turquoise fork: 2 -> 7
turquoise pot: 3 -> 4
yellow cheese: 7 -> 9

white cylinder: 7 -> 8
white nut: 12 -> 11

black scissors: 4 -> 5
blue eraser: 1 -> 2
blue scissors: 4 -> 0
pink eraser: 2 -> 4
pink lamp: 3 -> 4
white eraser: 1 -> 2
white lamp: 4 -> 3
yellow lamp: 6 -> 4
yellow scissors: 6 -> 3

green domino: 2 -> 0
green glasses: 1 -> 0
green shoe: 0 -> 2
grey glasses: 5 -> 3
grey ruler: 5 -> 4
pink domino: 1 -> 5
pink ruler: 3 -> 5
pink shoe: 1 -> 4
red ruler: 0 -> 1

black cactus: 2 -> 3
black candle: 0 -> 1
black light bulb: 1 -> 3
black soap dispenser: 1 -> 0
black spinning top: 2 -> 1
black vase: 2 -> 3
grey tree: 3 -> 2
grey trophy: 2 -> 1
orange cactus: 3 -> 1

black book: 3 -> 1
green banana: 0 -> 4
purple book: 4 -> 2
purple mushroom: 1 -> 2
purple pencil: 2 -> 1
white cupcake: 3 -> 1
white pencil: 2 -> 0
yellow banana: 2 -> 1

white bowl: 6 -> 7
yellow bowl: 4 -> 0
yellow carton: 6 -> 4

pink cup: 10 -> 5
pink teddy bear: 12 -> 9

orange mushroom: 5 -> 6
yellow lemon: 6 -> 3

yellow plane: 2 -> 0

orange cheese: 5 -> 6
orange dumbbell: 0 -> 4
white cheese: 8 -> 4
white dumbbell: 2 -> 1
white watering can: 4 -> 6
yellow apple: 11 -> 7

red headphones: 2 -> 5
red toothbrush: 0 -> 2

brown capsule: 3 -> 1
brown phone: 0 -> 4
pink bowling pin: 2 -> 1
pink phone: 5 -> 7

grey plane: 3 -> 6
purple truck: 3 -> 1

### Problem description
What you return should match every line above exactly.

### Output for this task
turquoise fork: 2 -> 7
turquoise pot: 3 -> 4
yellow cheese: 7 -> 9

white cylinder: 7 -> 8
white nut: 12 -> 11

black scissors: 4 -> 5
blue eraser: 1 -> 2
blue scissors: 4 -> 0
pink eraser: 2 -> 4
pink lamp: 3 -> 4
white eraser: 1 -> 2
white lamp: 4 -> 3
yellow lamp: 6 -> 4
yellow scissors: 6 -> 3

green domino: 2 -> 0
green glasses: 1 -> 0
green shoe: 0 -> 2
grey glasses: 5 -> 3
grey ruler: 5 -> 4
pink domino: 1 -> 5
pink ruler: 3 -> 5
pink shoe: 1 -> 4
red ruler: 0 -> 1

black cactus: 2 -> 3
black candle: 0 -> 1
black light bulb: 1 -> 3
black soap dispenser: 1 -> 0
black spinning top: 2 -> 1
black vase: 2 -> 3
grey tree: 3 -> 2
grey trophy: 2 -> 1
orange cactus: 3 -> 1

black book: 3 -> 1
green banana: 0 -> 4
purple book: 4 -> 2
purple mushroom: 1 -> 2
purple pencil: 2 -> 1
white cupcake: 3 -> 1
white pencil: 2 -> 0
yellow banana: 2 -> 1

white bowl: 6 -> 7
yellow bowl: 4 -> 0
yellow carton: 6 -> 4

pink cup: 10 -> 5
pink teddy bear: 12 -> 9

orange mushroom: 5 -> 6
yellow lemon: 6 -> 3

yellow plane: 2 -> 0

orange cheese: 5 -> 6
orange dumbbell: 0 -> 4
white cheese: 8 -> 4
white dumbbell: 2 -> 1
white watering can: 4 -> 6
yellow apple: 11 -> 7

red headphones: 2 -> 5
red toothbrush: 0 -> 2

brown capsule: 3 -> 1
brown phone: 0 -> 4
pink bowling pin: 2 -> 1
pink phone: 5 -> 7

grey plane: 3 -> 6
purple truck: 3 -> 1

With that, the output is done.